#### Task item
Every line of the entries below from the one containing "MATRIX1 pin GND: GND -> 3V3" to the one containing "BT pin RXD: D7 -> D4", both ends included, must be written out exactly. No other line belongs in the answer.

#### Records for this task
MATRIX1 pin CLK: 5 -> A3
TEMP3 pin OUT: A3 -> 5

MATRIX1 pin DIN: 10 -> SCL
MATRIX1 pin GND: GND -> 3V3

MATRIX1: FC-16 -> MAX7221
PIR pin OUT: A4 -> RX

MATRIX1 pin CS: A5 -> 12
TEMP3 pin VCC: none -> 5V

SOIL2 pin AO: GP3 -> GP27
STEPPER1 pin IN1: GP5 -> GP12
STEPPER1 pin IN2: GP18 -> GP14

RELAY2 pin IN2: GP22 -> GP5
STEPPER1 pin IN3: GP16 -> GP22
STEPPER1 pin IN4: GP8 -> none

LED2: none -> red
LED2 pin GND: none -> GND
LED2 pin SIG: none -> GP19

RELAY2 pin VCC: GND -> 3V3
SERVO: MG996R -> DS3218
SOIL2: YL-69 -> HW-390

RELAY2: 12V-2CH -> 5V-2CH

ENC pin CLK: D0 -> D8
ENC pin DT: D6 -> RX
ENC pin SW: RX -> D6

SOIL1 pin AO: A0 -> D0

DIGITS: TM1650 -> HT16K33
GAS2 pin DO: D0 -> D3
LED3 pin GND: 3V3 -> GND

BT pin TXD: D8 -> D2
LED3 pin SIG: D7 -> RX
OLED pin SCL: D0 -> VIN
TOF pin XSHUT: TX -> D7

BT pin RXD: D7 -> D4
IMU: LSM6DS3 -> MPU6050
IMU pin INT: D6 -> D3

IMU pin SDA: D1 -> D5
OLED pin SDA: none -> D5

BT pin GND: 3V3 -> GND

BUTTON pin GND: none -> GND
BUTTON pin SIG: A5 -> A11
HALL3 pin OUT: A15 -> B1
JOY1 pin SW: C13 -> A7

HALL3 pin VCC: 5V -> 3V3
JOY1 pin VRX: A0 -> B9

#### Result of the task
MATRIX1 pin GND: GND -> 3V3

MATRIX1: FC-16 -> MAX7221
PIR pin OUT: A4 -> RX

MATRIX1 pin CS: A5 -> 12
TEMP3 pin VCC: none -> 5V

SOIL2 pin AO: GP3 -> GP27
STEPPER1 pin IN1: GP5 -> GP12
STEPPER1 pin IN2: GP18 -> GP14

RELAY2 pin IN2: GP22 -> GP5
STEPPER1 pin IN3: GP16 -> GP22
STEPPER1 pin IN4: GP8 -> none

LED2: none -> red
LED2 pin GND: none -> GND
LED2 pin SIG: none -> GP19

RELAY2 pin VCC: GND -> 3V3
SERVO: MG996R -> DS3218
SOIL2: YL-69 -> HW-390

RELAY2: 12V-2CH -> 5V-2CH

ENC pin CLK: D0 -> D8
ENC pin DT: D6 -> RX
ENC pin SW: RX -> D6

SOIL1 pin AO: A0 -> D0

DIGITS: TM1650 -> HT16K33
GAS2 pin DO: D0 -> D3
LED3 pin GND: 3V3 -> GND

BT pin TXD: D8 -> D2
LED3 pin SIG: D7 -> RX
OLED pin SCL: D0 -> VIN
TOF pin XSHUT: TX -> D7

BT pin RXD: D7 -> D4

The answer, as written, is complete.